Task: Find each line below where the word "middle" occurs, and copy it.

Data for review:
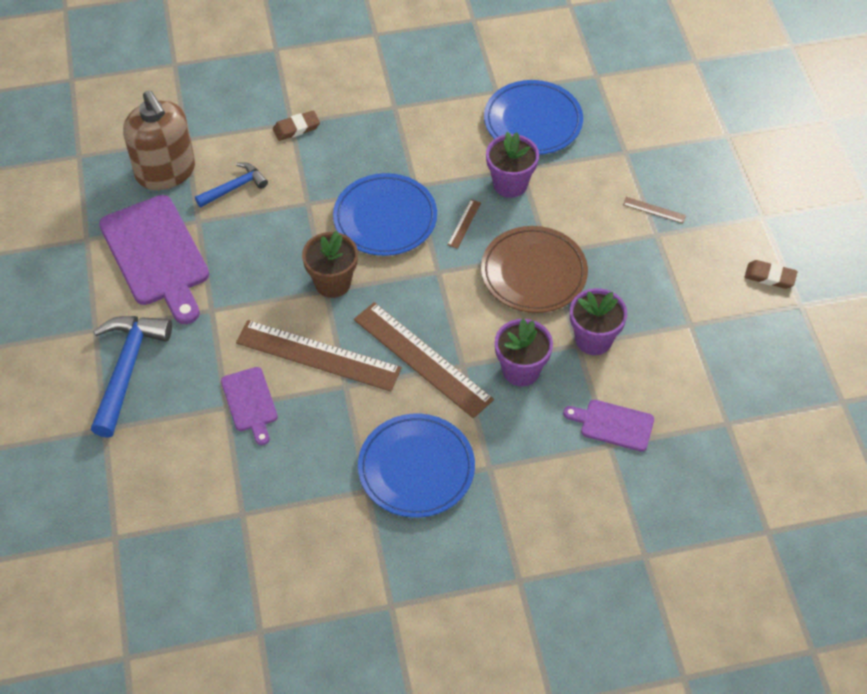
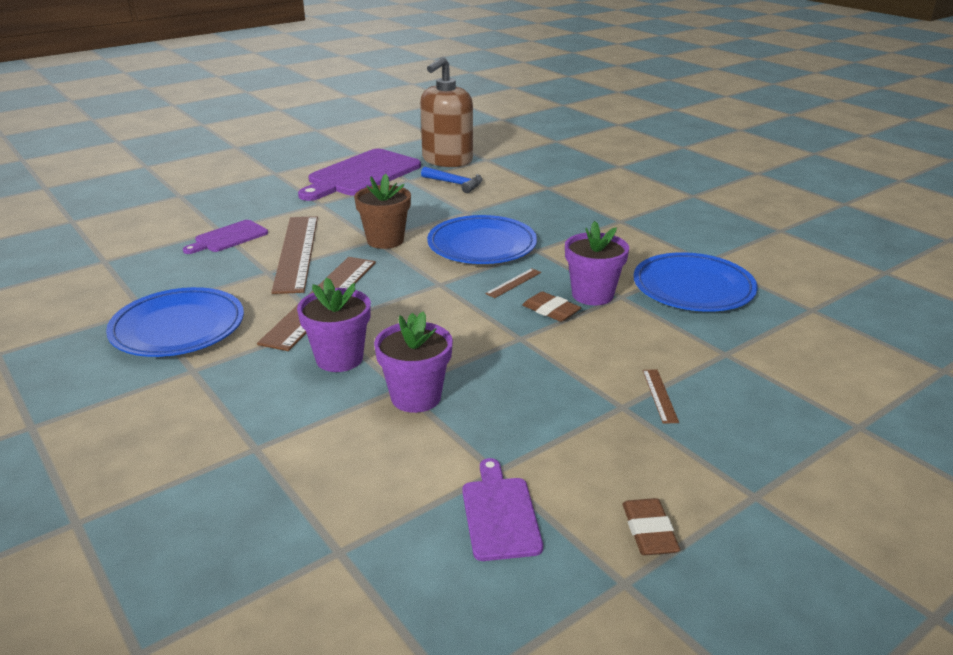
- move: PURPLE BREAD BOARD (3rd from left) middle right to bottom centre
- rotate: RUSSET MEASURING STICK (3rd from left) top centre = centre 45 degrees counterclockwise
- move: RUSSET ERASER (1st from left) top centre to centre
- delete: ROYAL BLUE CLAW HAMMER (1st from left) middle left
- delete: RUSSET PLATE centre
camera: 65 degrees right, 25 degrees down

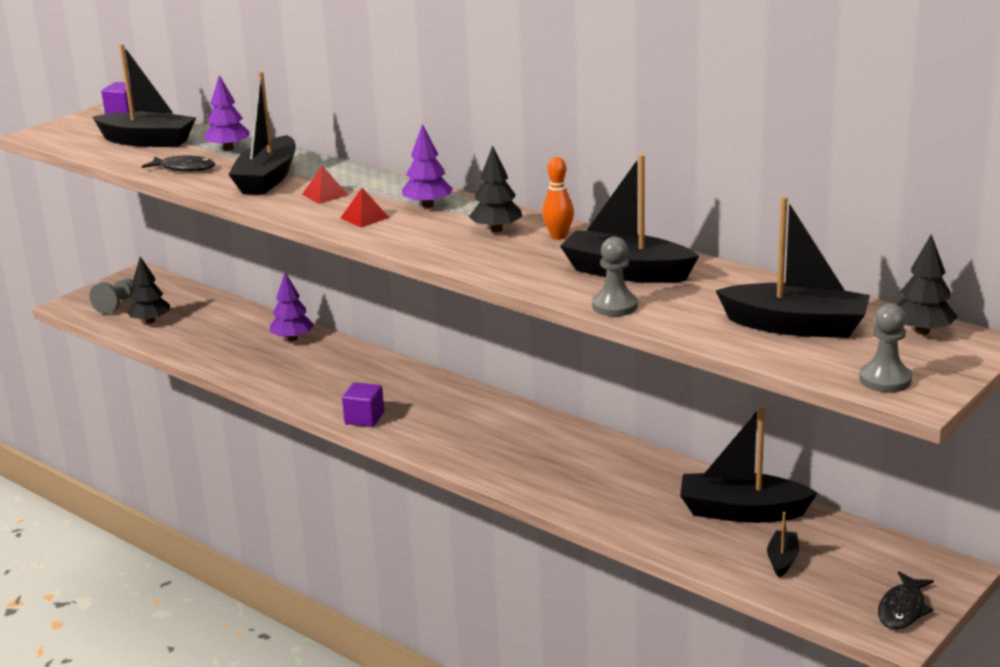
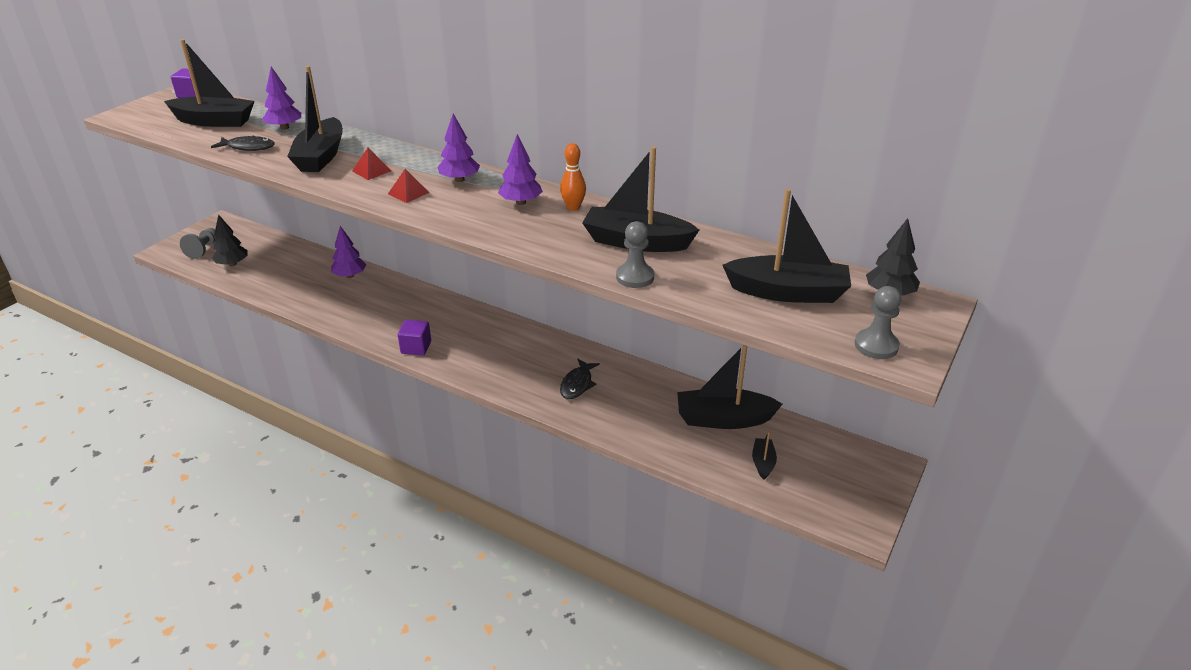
- recolor: BLACK TREE (2nd from left) top centre to PURPLE TREE (4th from left) top centre
- move: BLACK FISH FIGURE (2nd from left) bottom right to centre
camera: 10 degrees left, 10 degrees up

Answer section:
- move: PURPLE BREAD BOARD (3rd from left) middle right to bottom centre
- delete: ROYAL BLUE CLAW HAMMER (1st from left) middle left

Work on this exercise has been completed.